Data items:
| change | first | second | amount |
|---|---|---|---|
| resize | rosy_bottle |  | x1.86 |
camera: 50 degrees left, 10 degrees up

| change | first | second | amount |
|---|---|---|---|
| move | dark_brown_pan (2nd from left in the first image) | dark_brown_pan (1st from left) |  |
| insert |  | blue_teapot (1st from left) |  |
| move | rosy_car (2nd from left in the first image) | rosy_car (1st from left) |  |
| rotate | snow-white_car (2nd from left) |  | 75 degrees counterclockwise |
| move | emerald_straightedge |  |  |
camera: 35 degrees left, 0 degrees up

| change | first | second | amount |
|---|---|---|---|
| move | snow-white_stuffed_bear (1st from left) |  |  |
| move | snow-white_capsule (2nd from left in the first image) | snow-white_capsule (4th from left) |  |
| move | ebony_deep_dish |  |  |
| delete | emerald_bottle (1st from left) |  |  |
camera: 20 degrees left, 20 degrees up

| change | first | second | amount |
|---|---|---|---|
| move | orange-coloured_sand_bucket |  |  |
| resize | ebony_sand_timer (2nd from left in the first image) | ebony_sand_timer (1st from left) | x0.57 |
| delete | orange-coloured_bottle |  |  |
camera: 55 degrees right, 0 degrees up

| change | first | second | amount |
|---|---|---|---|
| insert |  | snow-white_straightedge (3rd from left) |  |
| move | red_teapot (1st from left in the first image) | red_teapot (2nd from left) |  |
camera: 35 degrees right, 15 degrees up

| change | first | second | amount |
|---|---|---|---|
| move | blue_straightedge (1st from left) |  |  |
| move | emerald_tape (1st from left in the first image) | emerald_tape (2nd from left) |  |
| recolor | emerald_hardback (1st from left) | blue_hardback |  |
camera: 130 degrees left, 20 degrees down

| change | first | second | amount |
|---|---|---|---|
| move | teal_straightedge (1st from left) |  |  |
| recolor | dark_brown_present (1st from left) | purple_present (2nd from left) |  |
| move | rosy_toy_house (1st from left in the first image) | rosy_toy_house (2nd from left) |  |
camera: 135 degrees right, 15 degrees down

[Task statement] Above are the lines; repeat exactly the ones from the line containing "move | blue_straightedge" down to the line containing "move | teal_straightedge", both inclusive.

[The answer]
| move | blue_straightedge (1st from left) |  |  |
| move | emerald_tape (1st from left in the first image) | emerald_tape (2nd from left) |  |
| recolor | emerald_hardback (1st from left) | blue_hardback |  |
camera: 130 degrees left, 20 degrees down

| change | first | second | amount |
|---|---|---|---|
| move | teal_straightedge (1st from left) |  |  |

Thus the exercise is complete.